Copy out exactly the lines from the one with "green apple: 5 -> 4" through the last line of the listing below, both included, but none of the pictures.
Segment Open
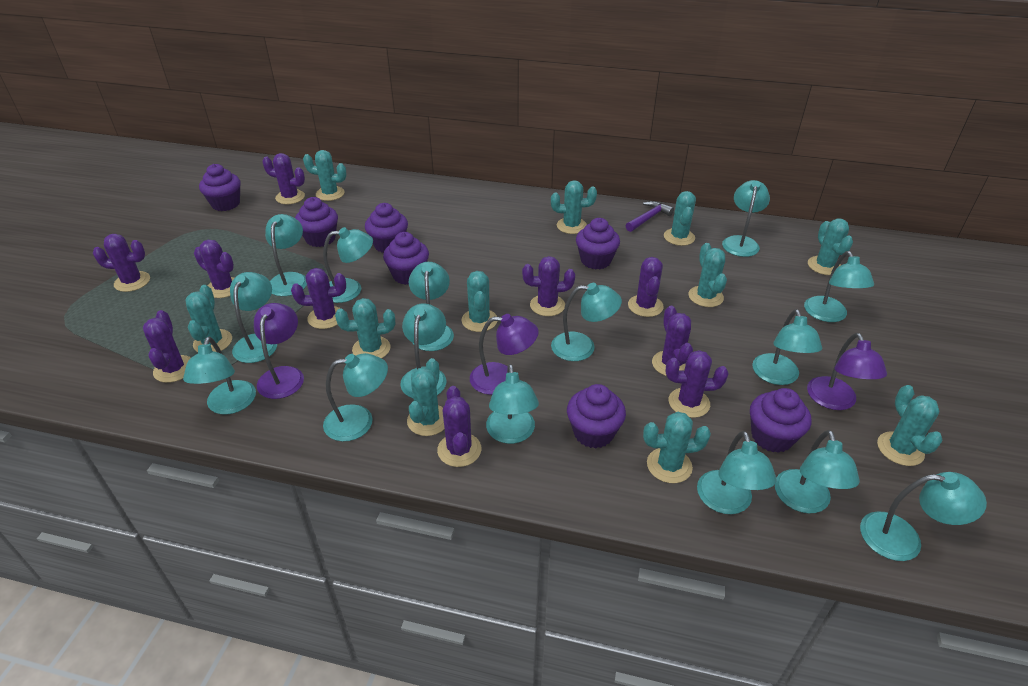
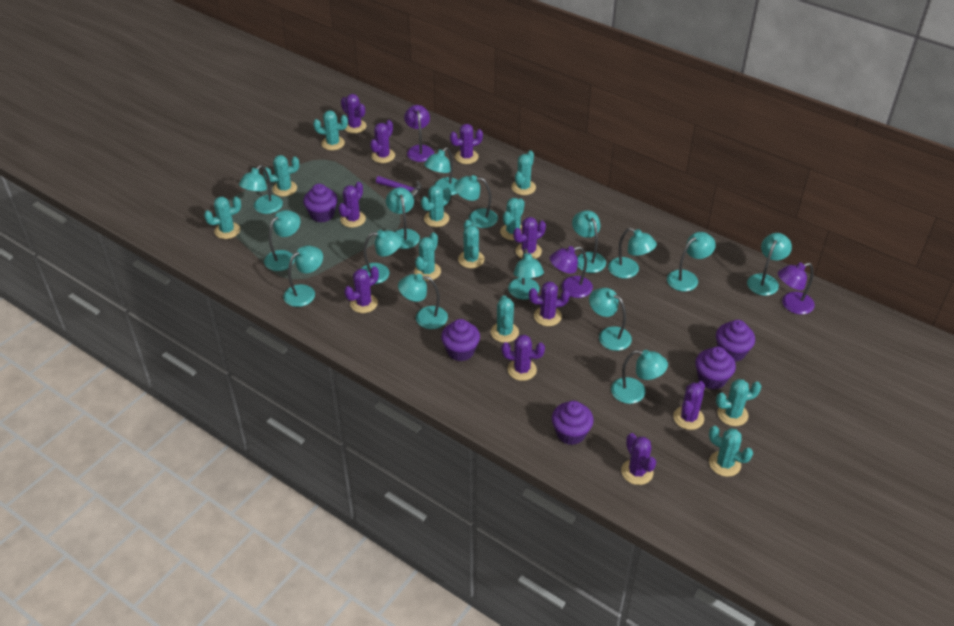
purple cupcake: 7 -> 5

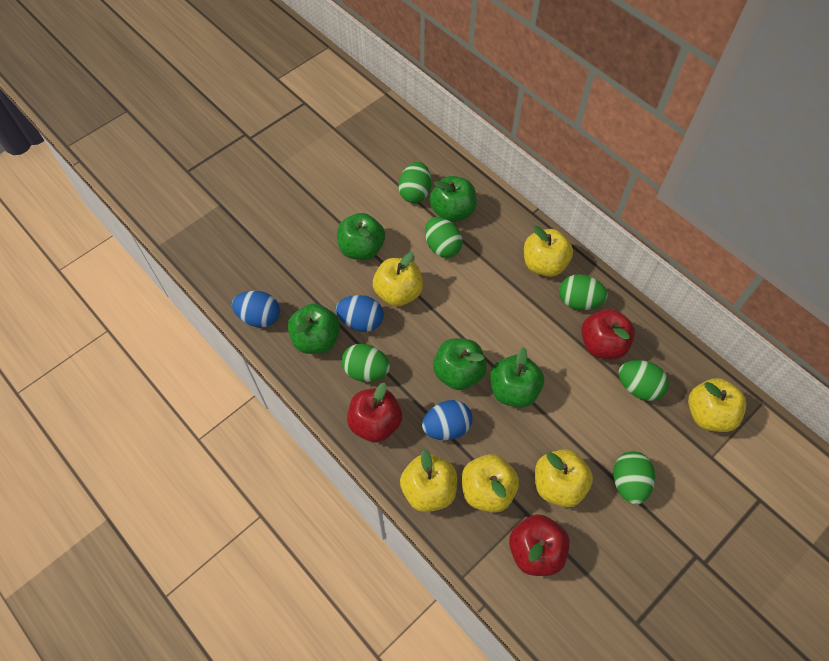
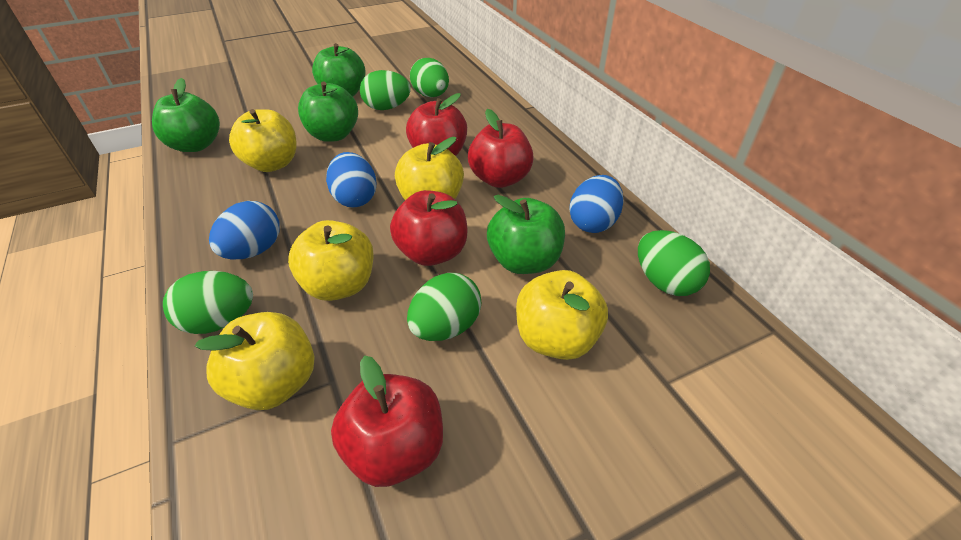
green apple: 5 -> 4
green egg: 6 -> 5
red apple: 3 -> 4
yellow apple: 6 -> 5

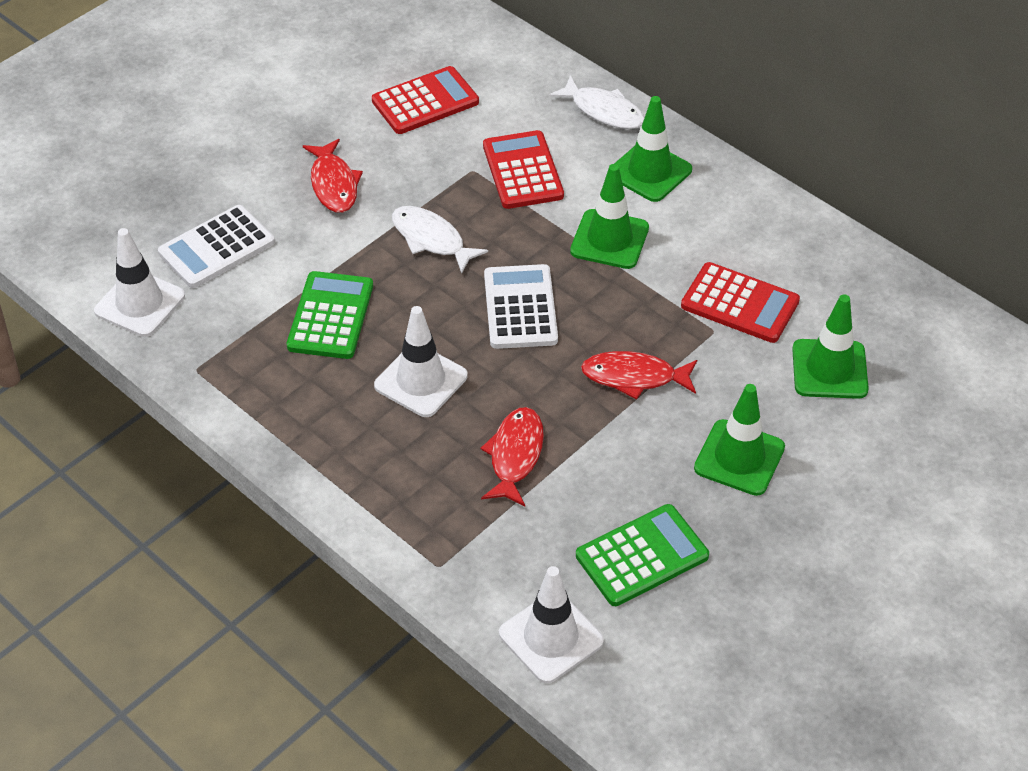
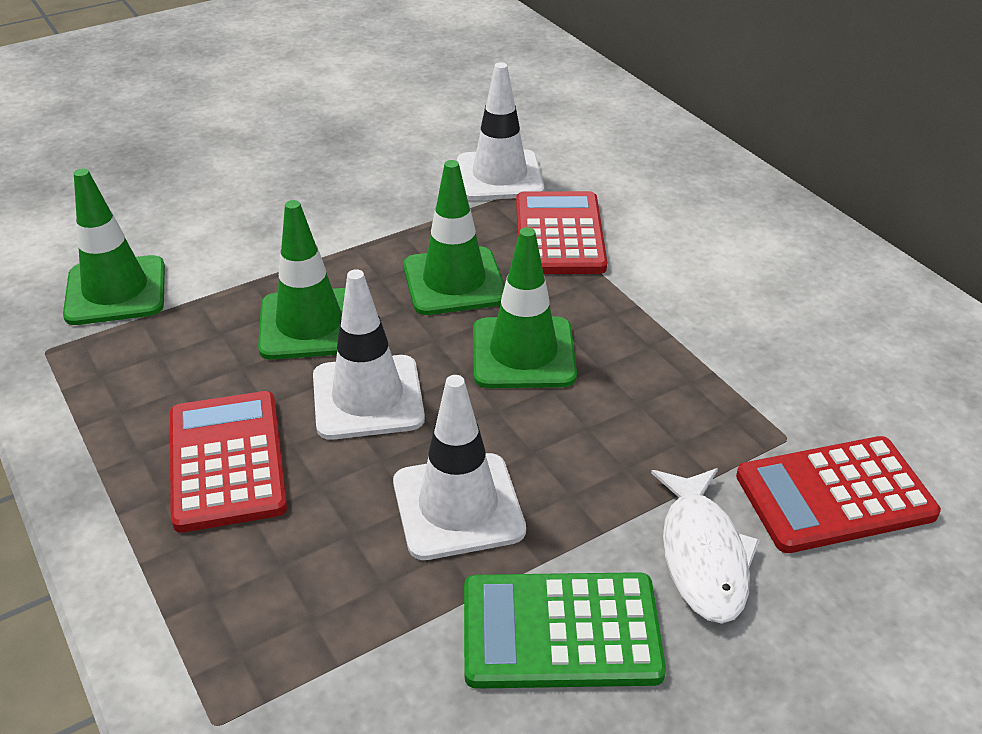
green calculator: 2 -> 1
red fish: 3 -> 0
white calculator: 2 -> 0
white fish: 2 -> 1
Segment Closed
RESPONSE:
green apple: 5 -> 4
green egg: 6 -> 5
red apple: 3 -> 4
yellow apple: 6 -> 5

green calculator: 2 -> 1
red fish: 3 -> 0
white calculator: 2 -> 0
white fish: 2 -> 1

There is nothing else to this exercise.